Begin at the top of the records and copy each line exactly. The line containing "[319,154,409,236] (first image)" is the last one to include.
------------------------
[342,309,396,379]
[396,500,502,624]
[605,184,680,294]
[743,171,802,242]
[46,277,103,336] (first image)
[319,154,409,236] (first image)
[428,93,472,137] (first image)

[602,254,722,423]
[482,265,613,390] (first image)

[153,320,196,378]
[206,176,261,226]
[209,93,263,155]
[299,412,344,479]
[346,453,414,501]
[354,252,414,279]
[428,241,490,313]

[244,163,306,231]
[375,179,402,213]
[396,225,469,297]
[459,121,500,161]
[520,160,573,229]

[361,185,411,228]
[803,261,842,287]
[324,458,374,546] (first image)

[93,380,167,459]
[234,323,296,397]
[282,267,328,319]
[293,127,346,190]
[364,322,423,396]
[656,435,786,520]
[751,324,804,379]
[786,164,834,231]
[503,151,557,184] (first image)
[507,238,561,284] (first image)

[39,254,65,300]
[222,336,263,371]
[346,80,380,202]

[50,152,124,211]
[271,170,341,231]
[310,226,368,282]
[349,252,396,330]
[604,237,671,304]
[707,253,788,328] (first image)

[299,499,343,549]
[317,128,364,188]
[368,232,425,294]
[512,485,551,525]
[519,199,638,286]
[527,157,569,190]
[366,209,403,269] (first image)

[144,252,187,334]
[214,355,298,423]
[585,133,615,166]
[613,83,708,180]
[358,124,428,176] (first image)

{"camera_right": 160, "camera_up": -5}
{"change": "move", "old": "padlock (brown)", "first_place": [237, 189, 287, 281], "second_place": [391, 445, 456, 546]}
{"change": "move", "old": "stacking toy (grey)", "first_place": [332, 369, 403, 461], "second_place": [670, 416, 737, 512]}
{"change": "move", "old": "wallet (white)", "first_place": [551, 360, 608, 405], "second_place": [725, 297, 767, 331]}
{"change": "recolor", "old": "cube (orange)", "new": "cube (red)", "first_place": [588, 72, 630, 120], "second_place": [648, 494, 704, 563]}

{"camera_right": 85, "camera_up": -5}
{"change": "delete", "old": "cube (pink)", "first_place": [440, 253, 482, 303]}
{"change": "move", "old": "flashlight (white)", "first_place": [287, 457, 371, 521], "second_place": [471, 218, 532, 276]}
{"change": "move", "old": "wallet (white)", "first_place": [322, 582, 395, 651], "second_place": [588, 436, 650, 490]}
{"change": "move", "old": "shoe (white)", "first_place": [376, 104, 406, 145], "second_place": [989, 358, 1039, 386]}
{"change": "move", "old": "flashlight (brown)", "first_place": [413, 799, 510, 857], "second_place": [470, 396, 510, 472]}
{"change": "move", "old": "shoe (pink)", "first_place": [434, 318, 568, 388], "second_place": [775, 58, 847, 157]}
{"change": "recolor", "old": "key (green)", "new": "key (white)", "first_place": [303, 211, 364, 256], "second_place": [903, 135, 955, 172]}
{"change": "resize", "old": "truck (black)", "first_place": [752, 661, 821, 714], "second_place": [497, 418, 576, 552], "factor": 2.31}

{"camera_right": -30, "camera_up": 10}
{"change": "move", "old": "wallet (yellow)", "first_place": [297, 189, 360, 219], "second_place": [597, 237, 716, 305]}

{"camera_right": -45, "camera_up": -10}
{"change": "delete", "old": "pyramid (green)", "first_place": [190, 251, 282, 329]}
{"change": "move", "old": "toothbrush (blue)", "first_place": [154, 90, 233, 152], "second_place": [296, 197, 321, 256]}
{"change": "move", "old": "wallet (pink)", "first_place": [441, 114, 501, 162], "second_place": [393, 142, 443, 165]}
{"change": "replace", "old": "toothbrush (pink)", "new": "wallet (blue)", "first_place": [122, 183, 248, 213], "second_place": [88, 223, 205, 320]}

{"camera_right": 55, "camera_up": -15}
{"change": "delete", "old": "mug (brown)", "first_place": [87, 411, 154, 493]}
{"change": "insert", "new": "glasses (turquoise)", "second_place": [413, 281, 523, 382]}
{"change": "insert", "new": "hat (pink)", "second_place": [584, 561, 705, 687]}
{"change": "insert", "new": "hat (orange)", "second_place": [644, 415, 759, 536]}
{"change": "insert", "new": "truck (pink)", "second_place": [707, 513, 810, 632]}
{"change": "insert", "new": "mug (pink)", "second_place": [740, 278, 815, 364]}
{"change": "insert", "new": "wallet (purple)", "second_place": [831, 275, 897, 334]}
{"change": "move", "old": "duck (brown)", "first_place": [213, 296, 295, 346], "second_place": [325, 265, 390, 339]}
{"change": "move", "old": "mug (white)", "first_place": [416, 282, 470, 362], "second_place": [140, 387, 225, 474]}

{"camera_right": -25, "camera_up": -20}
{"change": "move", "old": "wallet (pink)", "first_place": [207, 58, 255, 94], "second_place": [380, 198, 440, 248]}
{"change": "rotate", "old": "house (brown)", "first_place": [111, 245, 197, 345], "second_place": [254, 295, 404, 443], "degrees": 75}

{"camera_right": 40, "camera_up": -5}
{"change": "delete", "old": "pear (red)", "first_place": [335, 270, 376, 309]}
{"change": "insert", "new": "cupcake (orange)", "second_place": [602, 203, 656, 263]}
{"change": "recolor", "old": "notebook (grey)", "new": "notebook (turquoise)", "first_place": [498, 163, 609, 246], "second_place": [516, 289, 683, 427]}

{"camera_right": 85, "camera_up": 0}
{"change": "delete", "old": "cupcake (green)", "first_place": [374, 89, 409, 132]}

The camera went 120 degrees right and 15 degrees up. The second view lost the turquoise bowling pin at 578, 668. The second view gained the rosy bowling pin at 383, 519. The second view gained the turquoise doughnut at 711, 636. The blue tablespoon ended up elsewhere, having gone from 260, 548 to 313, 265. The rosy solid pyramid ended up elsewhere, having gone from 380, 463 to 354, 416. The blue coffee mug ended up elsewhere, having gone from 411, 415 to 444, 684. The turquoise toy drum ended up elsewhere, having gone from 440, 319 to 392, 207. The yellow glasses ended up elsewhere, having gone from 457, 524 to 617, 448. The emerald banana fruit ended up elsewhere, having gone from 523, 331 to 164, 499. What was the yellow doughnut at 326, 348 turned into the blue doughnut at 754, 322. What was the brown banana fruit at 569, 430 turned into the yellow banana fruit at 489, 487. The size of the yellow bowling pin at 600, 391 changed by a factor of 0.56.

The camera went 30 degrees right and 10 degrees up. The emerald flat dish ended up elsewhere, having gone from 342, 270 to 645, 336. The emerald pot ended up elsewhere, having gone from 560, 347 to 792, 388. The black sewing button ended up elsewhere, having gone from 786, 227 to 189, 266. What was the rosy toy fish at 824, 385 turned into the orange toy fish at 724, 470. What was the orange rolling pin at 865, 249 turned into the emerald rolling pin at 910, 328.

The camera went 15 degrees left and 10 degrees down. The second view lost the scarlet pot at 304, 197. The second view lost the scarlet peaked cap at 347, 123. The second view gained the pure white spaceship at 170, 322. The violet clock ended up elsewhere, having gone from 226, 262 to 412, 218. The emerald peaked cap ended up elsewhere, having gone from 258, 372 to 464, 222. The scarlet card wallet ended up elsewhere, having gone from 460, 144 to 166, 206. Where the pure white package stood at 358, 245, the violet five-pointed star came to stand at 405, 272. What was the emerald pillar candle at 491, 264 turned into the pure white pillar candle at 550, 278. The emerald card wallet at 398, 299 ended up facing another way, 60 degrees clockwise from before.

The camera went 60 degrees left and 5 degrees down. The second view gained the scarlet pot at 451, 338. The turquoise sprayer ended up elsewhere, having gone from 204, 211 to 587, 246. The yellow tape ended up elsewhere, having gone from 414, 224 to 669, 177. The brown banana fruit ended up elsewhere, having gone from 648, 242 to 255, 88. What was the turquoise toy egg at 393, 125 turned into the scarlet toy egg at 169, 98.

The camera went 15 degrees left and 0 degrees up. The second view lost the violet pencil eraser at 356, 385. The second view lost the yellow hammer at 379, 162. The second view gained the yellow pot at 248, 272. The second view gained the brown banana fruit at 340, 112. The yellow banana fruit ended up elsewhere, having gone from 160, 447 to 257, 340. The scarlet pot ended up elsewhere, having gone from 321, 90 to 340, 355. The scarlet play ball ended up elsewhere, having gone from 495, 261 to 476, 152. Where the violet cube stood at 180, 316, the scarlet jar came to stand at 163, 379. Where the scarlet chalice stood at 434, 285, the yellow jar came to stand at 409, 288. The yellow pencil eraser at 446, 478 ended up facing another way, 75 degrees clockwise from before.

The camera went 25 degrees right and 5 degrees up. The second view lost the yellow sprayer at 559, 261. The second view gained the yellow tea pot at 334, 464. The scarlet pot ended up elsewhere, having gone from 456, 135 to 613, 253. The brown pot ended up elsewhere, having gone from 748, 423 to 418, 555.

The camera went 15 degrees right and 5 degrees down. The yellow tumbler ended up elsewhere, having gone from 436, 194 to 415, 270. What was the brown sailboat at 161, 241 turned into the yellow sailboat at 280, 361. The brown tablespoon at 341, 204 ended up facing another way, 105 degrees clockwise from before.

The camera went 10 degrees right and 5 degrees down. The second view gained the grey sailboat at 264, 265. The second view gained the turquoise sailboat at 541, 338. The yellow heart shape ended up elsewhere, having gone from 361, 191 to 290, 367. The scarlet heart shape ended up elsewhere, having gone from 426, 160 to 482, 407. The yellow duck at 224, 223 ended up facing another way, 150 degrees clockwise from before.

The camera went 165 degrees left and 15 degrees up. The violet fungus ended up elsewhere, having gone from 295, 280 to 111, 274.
------------------------
### REPLY TO THE EXERCISE
[342,309,396,379]
[396,500,502,624]
[605,184,680,294]
[743,171,802,242]
[46,277,103,336] (first image)
[319,154,409,236] (first image)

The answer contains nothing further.